#### Work request
Set down again exactly the lines of the listing below that fall between the line holding "R1: 47k (+9V, GND) -> 47k (GND, U4/P1.3)" and the line holding "U1 pin VIN: VIN -> GND", inclusive.

#### Provided records
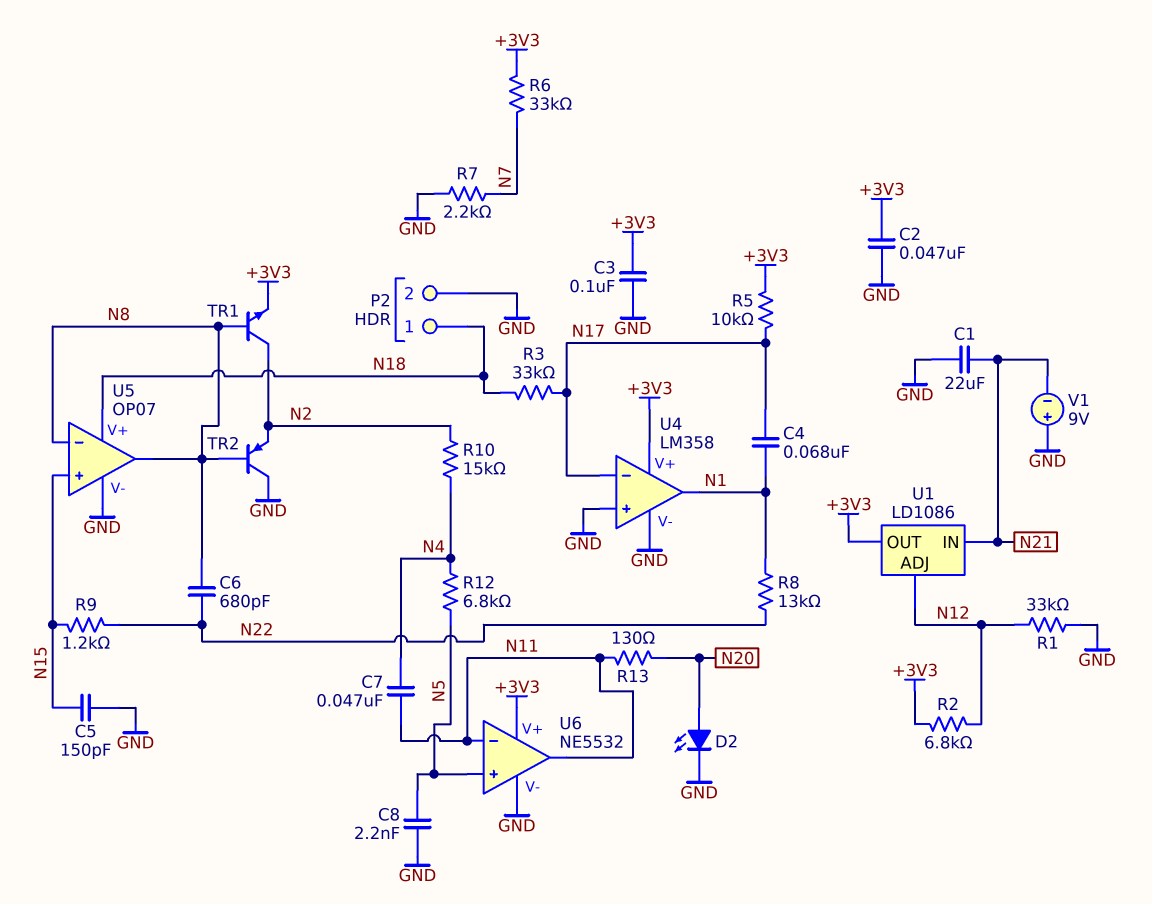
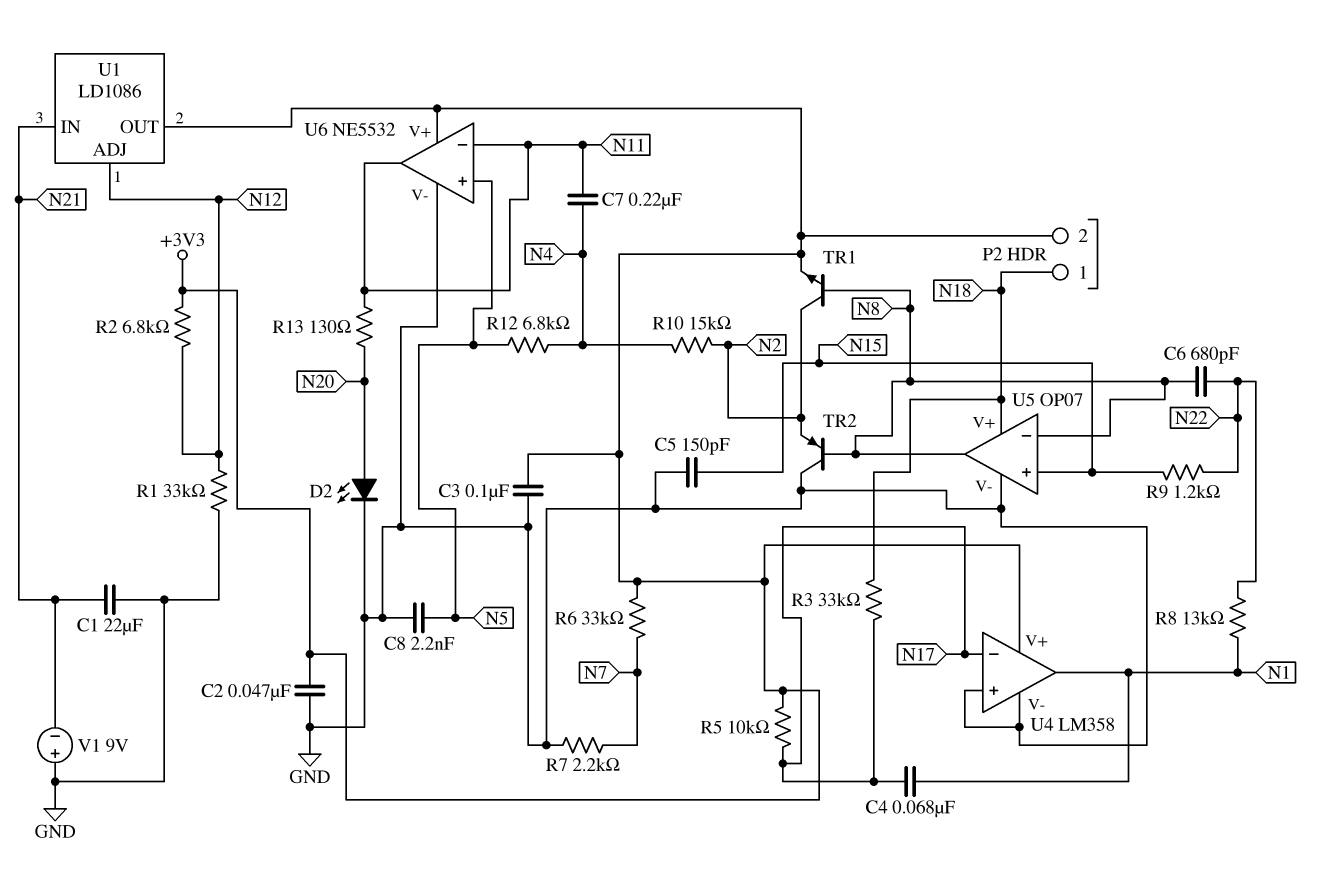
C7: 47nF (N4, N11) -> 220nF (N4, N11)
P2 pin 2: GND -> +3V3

...

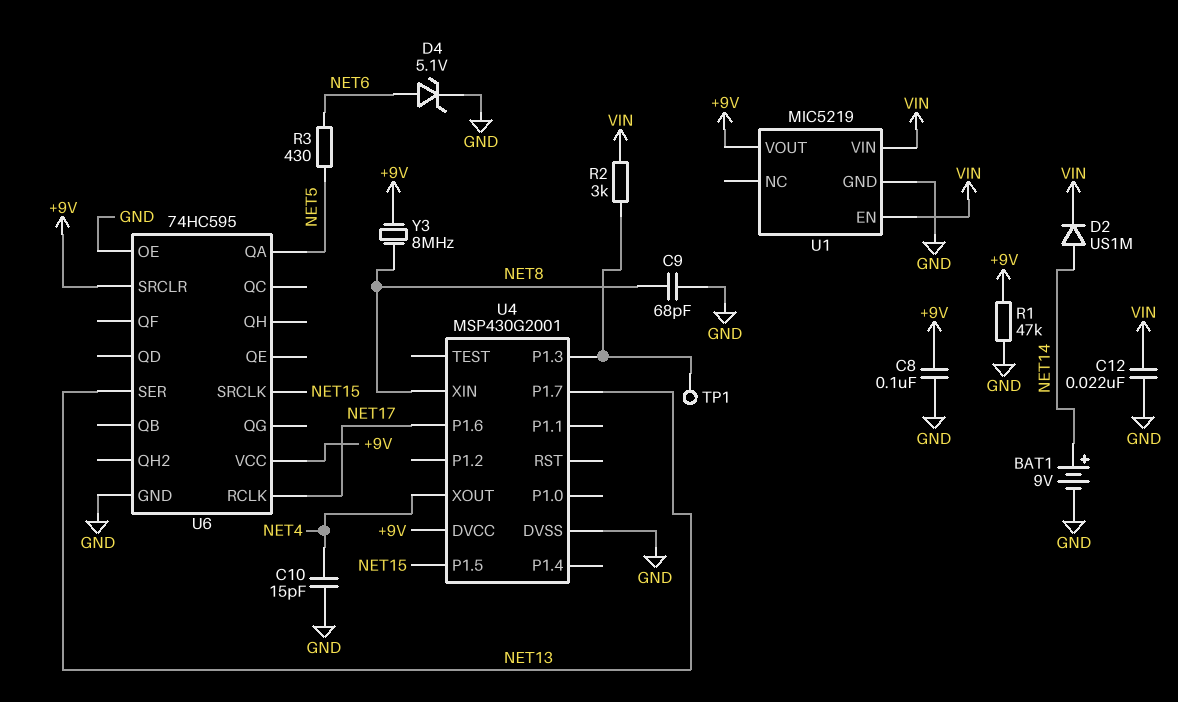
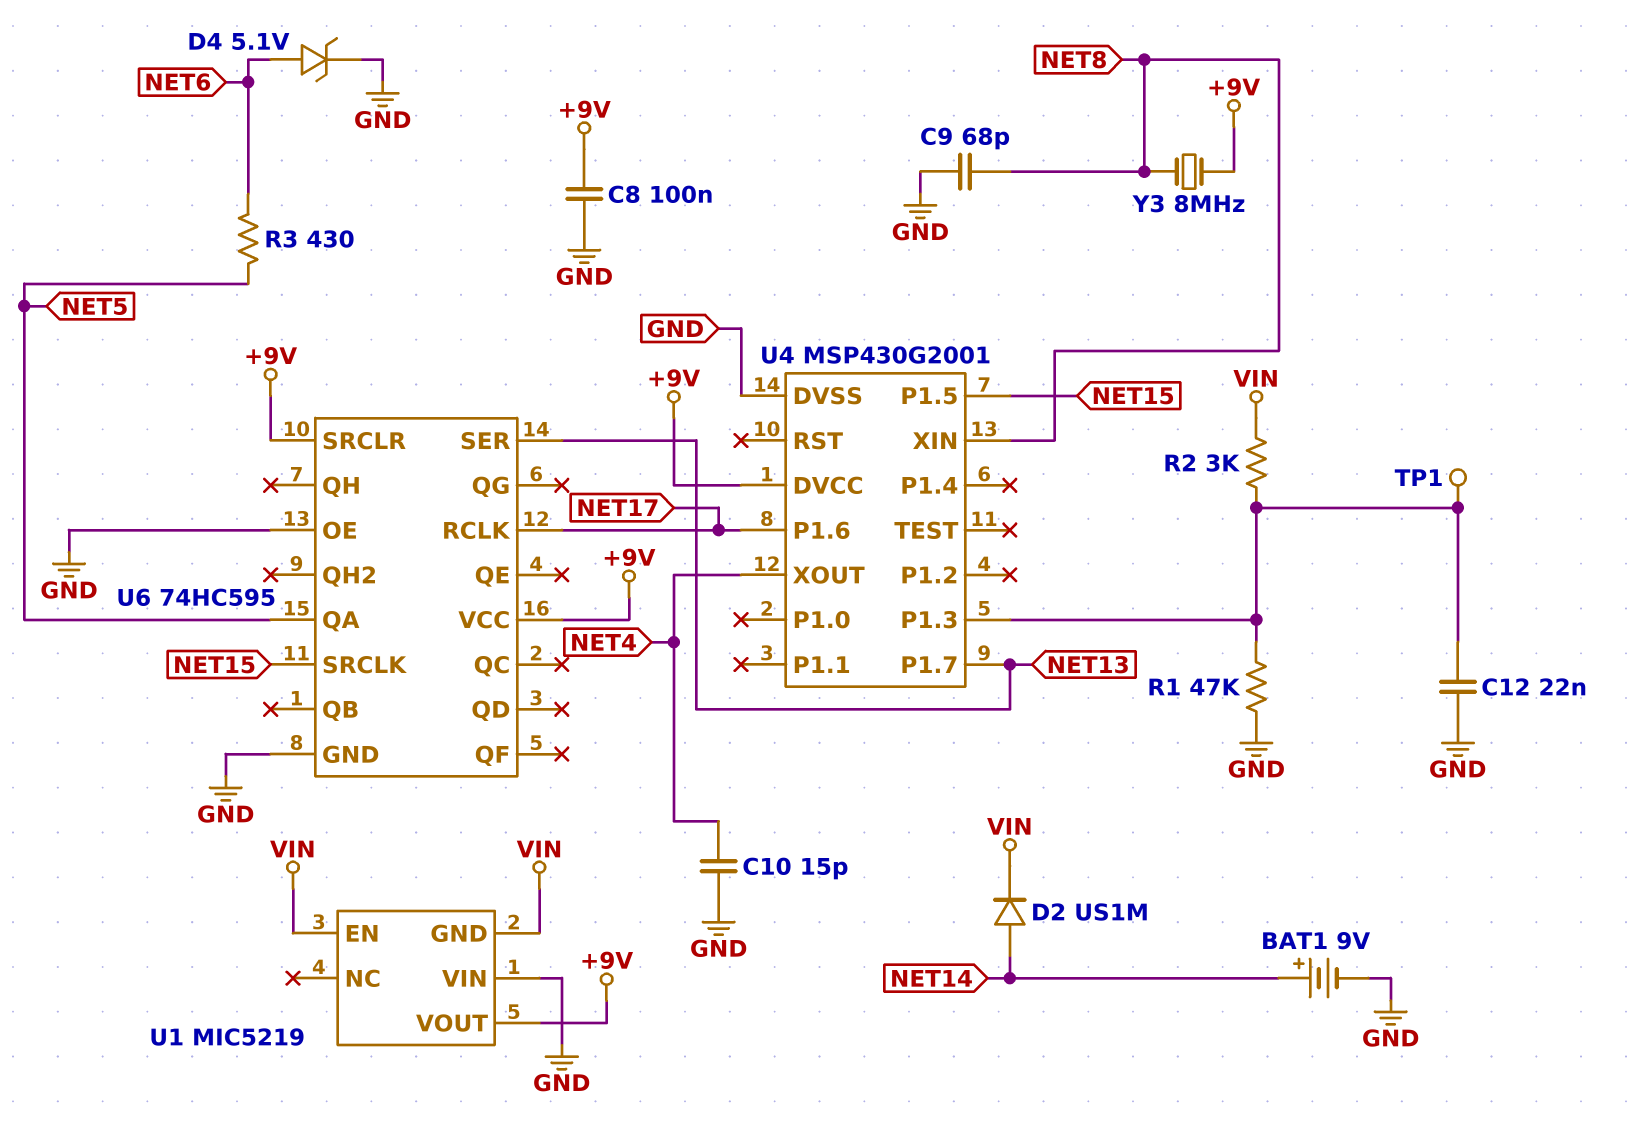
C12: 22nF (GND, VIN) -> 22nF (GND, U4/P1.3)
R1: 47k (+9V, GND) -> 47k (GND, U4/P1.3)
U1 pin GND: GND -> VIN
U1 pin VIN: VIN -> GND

...

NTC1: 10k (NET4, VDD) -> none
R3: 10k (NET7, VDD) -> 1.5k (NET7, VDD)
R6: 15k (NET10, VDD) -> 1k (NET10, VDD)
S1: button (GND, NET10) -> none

#### Output of the exercise
R1: 47k (+9V, GND) -> 47k (GND, U4/P1.3)
U1 pin GND: GND -> VIN
U1 pin VIN: VIN -> GND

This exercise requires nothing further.